(Object change listings)

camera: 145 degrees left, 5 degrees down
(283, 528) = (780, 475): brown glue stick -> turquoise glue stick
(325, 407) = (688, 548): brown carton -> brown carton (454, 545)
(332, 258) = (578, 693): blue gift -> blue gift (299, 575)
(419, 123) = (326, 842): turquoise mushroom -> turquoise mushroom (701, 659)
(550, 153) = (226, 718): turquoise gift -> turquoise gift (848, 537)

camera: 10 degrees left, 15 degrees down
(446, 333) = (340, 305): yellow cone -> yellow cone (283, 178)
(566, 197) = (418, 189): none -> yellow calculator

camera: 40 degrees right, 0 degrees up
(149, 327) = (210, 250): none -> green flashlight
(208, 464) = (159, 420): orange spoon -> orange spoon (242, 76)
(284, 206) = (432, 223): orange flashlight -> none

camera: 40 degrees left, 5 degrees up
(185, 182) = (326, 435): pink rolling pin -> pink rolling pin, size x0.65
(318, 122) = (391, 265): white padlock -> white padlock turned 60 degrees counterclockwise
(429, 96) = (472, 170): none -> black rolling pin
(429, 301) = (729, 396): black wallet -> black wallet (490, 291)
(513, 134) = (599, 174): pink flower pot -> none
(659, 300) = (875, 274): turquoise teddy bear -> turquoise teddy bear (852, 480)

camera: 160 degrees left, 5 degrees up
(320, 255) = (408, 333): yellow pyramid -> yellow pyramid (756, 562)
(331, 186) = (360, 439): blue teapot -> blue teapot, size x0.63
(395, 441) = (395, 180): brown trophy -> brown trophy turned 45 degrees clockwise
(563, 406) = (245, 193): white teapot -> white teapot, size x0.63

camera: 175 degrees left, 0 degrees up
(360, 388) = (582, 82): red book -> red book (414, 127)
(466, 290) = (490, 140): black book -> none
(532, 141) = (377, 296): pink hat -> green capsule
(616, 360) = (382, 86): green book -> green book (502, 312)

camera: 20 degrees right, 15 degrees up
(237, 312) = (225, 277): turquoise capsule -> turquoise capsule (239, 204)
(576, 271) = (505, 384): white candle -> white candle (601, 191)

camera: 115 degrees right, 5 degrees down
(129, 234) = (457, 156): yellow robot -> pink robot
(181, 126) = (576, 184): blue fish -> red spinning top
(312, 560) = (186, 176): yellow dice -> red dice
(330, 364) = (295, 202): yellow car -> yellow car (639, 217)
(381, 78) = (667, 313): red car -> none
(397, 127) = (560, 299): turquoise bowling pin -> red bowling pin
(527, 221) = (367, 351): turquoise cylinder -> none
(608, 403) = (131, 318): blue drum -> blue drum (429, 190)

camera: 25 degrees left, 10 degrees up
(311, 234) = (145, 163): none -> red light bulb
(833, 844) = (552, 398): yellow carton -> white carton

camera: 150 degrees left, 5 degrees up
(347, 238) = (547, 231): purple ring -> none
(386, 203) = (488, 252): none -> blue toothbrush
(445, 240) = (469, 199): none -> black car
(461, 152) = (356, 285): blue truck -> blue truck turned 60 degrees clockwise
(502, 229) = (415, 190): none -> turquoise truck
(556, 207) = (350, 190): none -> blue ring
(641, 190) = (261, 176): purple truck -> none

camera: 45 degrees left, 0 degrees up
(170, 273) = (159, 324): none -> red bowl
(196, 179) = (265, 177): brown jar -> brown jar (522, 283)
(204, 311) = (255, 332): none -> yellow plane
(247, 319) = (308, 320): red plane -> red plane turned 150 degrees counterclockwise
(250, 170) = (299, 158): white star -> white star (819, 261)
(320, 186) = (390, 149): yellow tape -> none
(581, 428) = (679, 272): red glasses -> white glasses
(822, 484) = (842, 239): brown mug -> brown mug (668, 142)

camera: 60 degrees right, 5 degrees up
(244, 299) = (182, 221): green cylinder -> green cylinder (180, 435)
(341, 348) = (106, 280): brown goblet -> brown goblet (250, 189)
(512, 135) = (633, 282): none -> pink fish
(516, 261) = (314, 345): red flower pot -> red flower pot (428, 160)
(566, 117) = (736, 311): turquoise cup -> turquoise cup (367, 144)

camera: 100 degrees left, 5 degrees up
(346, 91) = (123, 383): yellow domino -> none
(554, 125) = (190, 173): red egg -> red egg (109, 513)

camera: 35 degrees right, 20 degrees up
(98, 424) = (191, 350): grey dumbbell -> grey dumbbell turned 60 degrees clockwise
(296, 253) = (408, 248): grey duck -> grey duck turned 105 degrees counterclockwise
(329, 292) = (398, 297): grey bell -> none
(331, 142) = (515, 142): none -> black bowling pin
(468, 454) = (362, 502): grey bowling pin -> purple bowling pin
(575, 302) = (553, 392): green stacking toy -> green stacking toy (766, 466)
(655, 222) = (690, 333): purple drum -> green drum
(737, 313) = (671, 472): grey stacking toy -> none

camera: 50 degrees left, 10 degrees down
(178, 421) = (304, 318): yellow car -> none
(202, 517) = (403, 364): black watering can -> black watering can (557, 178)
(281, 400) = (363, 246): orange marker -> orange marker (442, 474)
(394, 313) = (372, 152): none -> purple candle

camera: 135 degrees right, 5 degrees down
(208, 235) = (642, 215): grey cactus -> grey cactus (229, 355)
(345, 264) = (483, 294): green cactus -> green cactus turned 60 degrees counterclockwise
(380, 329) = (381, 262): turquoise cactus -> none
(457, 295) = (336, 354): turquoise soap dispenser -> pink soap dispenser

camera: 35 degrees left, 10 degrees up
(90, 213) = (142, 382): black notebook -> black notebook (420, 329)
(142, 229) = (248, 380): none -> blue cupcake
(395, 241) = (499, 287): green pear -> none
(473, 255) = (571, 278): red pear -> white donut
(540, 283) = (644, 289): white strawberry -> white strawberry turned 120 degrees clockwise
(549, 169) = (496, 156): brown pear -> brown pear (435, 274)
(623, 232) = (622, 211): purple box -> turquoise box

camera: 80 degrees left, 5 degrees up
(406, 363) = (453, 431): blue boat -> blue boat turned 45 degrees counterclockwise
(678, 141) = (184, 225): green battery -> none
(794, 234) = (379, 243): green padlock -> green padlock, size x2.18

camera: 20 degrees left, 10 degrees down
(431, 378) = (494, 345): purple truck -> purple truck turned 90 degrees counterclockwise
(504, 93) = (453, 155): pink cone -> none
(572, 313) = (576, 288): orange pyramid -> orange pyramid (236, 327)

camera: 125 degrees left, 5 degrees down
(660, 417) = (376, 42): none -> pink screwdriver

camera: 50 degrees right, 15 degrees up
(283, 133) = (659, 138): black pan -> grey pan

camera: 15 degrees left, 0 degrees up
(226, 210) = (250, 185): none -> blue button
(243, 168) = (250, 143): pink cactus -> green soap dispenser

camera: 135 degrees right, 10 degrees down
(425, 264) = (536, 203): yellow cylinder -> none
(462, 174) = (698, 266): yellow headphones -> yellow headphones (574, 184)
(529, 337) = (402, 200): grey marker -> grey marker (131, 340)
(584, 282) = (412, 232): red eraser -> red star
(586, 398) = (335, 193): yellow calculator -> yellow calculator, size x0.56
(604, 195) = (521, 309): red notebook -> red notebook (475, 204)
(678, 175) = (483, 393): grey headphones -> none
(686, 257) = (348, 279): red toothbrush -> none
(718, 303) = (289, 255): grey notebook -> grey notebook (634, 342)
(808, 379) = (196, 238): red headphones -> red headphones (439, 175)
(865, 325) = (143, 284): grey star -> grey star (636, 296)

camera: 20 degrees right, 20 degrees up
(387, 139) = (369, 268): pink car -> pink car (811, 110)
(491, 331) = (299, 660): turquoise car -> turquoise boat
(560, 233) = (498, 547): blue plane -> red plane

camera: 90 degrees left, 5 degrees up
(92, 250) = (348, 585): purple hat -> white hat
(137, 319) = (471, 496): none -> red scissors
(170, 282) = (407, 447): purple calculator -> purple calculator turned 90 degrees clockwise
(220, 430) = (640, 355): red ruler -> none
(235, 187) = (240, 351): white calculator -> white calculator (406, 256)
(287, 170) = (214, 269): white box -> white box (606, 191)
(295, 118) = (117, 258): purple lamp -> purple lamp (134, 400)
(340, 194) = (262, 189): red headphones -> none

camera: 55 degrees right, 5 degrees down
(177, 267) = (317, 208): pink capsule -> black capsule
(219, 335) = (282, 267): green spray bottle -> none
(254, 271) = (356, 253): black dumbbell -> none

--- WORK INSTRUCTIONS ---
Working from the records above, write out verbatim only the lines from the line containing "(320, 186) = (390, 149): yellow tape -> none" through the line containing "(244, 299) = (182, 221): green".

--- EXPECTED OUTPUT ---
(320, 186) = (390, 149): yellow tape -> none
(581, 428) = (679, 272): red glasses -> white glasses
(822, 484) = (842, 239): brown mug -> brown mug (668, 142)

camera: 60 degrees right, 5 degrees up
(244, 299) = (182, 221): green cylinder -> green cylinder (180, 435)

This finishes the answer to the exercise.